» **Objective**
Could you reproduce the listing below word for word, every line of it?
* BEGIN *
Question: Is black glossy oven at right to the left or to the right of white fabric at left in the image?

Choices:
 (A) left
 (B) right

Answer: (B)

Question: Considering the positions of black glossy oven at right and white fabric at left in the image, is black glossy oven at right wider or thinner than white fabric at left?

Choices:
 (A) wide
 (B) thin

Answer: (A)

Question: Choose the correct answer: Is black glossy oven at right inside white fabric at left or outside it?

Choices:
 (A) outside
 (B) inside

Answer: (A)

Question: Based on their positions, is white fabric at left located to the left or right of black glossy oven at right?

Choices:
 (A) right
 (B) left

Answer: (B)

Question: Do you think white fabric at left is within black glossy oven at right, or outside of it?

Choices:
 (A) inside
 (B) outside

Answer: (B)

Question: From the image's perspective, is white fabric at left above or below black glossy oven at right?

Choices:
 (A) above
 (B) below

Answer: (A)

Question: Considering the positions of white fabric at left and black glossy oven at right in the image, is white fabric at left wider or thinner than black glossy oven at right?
* END *
» **Exercise output**
Question: Is black glossy oven at right to the left or to the right of white fabric at left in the image?

Choices:
 (A) left
 (B) right

Answer: (B)

Question: Considering the positions of black glossy oven at right and white fabric at left in the image, is black glossy oven at right wider or thinner than white fabric at left?

Choices:
 (A) wide
 (B) thin

Answer: (A)

Question: Choose the correct answer: Is black glossy oven at right inside white fabric at left or outside it?

Choices:
 (A) outside
 (B) inside

Answer: (A)

Question: Based on their positions, is white fabric at left located to the left or right of black glossy oven at right?

Choices:
 (A) right
 (B) left

Answer: (B)

Question: Do you think white fabric at left is within black glossy oven at right, or outside of it?

Choices:
 (A) inside
 (B) outside

Answer: (B)

Question: From the image's perspective, is white fabric at left above or below black glossy oven at right?

Choices:
 (A) above
 (B) below

Answer: (A)

Question: Considering the positions of white fabric at left and black glossy oven at right in the image, is white fabric at left wider or thinner than black glossy oven at right?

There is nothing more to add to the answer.